EXERCISE GOAL ::
Look through the data below for the line with "yellow mouse: 5 -> 1" and the line with "brown bottle: 10 -> 5", then output those two and all lines in between, exactly as written.

RECORDS FOR PROCESSING ::
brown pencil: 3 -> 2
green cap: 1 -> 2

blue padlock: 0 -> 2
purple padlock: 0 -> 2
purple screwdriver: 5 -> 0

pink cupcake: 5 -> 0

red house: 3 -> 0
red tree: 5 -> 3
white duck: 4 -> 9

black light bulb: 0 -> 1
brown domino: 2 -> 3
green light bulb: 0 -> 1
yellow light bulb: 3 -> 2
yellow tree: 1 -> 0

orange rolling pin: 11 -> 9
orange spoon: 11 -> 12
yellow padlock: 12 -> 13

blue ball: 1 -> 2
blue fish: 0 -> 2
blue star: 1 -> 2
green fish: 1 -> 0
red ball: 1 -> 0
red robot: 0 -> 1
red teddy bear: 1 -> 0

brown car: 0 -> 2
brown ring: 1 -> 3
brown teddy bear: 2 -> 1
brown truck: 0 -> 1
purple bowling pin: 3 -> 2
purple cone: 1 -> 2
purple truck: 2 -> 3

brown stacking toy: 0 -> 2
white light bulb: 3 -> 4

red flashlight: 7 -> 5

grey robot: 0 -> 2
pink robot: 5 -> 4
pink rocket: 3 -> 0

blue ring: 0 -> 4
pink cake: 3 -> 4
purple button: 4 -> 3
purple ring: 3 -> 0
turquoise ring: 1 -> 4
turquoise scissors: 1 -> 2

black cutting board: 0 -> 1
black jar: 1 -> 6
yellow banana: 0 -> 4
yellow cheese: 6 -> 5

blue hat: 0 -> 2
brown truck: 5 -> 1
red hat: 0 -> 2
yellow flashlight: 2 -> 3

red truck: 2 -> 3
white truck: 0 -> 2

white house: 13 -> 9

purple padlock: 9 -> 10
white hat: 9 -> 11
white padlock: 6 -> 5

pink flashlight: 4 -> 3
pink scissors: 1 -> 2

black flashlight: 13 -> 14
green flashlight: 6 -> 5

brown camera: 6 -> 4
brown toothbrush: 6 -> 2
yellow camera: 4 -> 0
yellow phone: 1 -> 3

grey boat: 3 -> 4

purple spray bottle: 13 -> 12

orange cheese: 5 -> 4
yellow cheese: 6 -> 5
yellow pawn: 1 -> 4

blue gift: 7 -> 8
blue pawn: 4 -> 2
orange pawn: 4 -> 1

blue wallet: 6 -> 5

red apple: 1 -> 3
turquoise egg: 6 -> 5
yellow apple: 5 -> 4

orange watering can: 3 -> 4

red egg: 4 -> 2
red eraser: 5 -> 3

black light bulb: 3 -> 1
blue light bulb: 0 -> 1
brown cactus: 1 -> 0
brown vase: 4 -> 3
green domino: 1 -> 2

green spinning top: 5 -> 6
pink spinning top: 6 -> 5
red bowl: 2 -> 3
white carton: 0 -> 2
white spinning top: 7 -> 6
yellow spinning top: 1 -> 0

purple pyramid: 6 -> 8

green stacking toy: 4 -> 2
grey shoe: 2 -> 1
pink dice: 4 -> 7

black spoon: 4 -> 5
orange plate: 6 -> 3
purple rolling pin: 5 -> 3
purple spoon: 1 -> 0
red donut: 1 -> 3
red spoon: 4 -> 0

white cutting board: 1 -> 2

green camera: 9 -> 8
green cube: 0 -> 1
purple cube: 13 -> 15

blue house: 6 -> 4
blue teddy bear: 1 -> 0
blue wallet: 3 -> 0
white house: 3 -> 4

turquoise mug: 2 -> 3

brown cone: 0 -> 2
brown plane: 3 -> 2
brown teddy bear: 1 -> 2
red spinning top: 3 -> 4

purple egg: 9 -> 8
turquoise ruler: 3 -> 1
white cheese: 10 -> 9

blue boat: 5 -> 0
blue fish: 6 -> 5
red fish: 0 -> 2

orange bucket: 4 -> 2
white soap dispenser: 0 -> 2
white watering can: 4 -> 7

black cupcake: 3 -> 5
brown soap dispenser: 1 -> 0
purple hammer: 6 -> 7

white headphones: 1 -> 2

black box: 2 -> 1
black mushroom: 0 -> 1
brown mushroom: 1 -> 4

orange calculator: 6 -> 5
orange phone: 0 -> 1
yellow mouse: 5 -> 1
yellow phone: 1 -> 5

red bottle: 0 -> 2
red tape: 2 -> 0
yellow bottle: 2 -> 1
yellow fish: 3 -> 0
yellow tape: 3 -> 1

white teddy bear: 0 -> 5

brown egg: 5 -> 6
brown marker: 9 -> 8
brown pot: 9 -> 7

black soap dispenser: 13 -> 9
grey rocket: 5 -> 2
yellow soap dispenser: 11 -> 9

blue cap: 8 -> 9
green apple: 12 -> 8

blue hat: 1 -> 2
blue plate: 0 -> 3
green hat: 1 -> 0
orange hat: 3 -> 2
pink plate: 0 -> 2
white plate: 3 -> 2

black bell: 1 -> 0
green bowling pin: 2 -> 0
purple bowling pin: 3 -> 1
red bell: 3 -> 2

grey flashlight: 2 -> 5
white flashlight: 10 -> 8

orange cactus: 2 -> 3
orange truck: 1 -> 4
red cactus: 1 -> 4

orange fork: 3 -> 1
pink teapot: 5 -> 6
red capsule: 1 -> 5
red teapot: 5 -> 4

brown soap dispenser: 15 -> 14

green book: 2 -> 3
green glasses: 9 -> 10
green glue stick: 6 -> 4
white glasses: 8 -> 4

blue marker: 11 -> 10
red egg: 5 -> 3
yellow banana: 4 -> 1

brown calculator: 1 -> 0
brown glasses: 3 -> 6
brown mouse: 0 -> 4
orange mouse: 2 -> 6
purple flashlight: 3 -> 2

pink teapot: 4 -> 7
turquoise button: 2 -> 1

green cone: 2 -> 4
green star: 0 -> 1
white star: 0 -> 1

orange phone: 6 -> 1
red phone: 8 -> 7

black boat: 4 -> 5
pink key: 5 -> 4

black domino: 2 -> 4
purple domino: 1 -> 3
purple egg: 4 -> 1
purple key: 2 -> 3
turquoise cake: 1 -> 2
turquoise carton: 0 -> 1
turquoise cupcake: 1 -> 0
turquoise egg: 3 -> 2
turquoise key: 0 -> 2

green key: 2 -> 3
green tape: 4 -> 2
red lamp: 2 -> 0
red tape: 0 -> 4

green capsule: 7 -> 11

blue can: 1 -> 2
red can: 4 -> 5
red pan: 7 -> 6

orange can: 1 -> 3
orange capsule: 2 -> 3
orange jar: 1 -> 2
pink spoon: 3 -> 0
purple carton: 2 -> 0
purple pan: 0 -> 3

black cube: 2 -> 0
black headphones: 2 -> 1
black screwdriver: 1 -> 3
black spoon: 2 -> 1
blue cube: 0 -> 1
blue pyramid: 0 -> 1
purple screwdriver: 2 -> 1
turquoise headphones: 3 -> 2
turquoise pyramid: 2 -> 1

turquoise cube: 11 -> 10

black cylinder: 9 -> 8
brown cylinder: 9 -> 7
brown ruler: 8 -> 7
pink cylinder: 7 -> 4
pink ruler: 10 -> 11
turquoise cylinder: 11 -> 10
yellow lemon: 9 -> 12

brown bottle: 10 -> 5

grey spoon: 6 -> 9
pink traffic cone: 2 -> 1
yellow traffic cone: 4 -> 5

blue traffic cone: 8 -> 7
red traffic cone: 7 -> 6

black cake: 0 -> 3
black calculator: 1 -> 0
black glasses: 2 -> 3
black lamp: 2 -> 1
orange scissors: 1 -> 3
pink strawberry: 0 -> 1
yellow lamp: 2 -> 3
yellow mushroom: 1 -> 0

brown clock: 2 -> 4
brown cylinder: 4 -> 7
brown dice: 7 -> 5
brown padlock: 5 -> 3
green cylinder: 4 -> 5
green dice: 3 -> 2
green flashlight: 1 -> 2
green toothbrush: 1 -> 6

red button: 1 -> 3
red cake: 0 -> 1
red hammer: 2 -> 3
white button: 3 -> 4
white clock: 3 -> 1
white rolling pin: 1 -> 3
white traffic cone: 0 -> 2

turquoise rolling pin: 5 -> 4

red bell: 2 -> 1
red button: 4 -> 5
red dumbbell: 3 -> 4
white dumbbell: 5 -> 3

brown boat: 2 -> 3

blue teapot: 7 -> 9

FINISHED TASK ::
yellow mouse: 5 -> 1
yellow phone: 1 -> 5

red bottle: 0 -> 2
red tape: 2 -> 0
yellow bottle: 2 -> 1
yellow fish: 3 -> 0
yellow tape: 3 -> 1

white teddy bear: 0 -> 5

brown egg: 5 -> 6
brown marker: 9 -> 8
brown pot: 9 -> 7

black soap dispenser: 13 -> 9
grey rocket: 5 -> 2
yellow soap dispenser: 11 -> 9

blue cap: 8 -> 9
green apple: 12 -> 8

blue hat: 1 -> 2
blue plate: 0 -> 3
green hat: 1 -> 0
orange hat: 3 -> 2
pink plate: 0 -> 2
white plate: 3 -> 2

black bell: 1 -> 0
green bowling pin: 2 -> 0
purple bowling pin: 3 -> 1
red bell: 3 -> 2

grey flashlight: 2 -> 5
white flashlight: 10 -> 8

orange cactus: 2 -> 3
orange truck: 1 -> 4
red cactus: 1 -> 4

orange fork: 3 -> 1
pink teapot: 5 -> 6
red capsule: 1 -> 5
red teapot: 5 -> 4

brown soap dispenser: 15 -> 14

green book: 2 -> 3
green glasses: 9 -> 10
green glue stick: 6 -> 4
white glasses: 8 -> 4

blue marker: 11 -> 10
red egg: 5 -> 3
yellow banana: 4 -> 1

brown calculator: 1 -> 0
brown glasses: 3 -> 6
brown mouse: 0 -> 4
orange mouse: 2 -> 6
purple flashlight: 3 -> 2

pink teapot: 4 -> 7
turquoise button: 2 -> 1

green cone: 2 -> 4
green star: 0 -> 1
white star: 0 -> 1

orange phone: 6 -> 1
red phone: 8 -> 7

black boat: 4 -> 5
pink key: 5 -> 4

black domino: 2 -> 4
purple domino: 1 -> 3
purple egg: 4 -> 1
purple key: 2 -> 3
turquoise cake: 1 -> 2
turquoise carton: 0 -> 1
turquoise cupcake: 1 -> 0
turquoise egg: 3 -> 2
turquoise key: 0 -> 2

green key: 2 -> 3
green tape: 4 -> 2
red lamp: 2 -> 0
red tape: 0 -> 4

green capsule: 7 -> 11

blue can: 1 -> 2
red can: 4 -> 5
red pan: 7 -> 6

orange can: 1 -> 3
orange capsule: 2 -> 3
orange jar: 1 -> 2
pink spoon: 3 -> 0
purple carton: 2 -> 0
purple pan: 0 -> 3

black cube: 2 -> 0
black headphones: 2 -> 1
black screwdriver: 1 -> 3
black spoon: 2 -> 1
blue cube: 0 -> 1
blue pyramid: 0 -> 1
purple screwdriver: 2 -> 1
turquoise headphones: 3 -> 2
turquoise pyramid: 2 -> 1

turquoise cube: 11 -> 10

black cylinder: 9 -> 8
brown cylinder: 9 -> 7
brown ruler: 8 -> 7
pink cylinder: 7 -> 4
pink ruler: 10 -> 11
turquoise cylinder: 11 -> 10
yellow lemon: 9 -> 12

brown bottle: 10 -> 5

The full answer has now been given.